> Problem to work on: Every line must be returned precisely as it is written.

> Supplied material:
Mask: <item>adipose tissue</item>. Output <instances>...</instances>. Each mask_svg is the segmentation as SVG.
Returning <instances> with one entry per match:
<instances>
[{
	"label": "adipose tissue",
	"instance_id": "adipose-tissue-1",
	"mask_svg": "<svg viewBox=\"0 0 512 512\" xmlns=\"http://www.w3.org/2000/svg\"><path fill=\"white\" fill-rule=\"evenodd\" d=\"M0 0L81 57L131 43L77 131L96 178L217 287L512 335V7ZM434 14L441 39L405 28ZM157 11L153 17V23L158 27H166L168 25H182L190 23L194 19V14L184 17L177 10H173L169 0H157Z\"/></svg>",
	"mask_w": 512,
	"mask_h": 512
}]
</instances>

> Reply to the exercise:
Mask: <item>adipose tissue</item>. Output <instances>...</instances>. Each mask_svg is the segmentation as SVG.
Returning <instances> with one entry per match:
<instances>
[{
	"label": "adipose tissue",
	"instance_id": "adipose-tissue-1",
	"mask_svg": "<svg viewBox=\"0 0 512 512\" xmlns=\"http://www.w3.org/2000/svg\"><path fill=\"white\" fill-rule=\"evenodd\" d=\"M0 0L81 57L131 43L77 131L96 178L217 287L512 335V7ZM434 14L441 39L405 28ZM157 11L153 17V23L158 27H166L168 25H182L190 23L194 19V14L184 17L177 10H173L169 0H157Z\"/></svg>",
	"mask_w": 512,
	"mask_h": 512
}]
</instances>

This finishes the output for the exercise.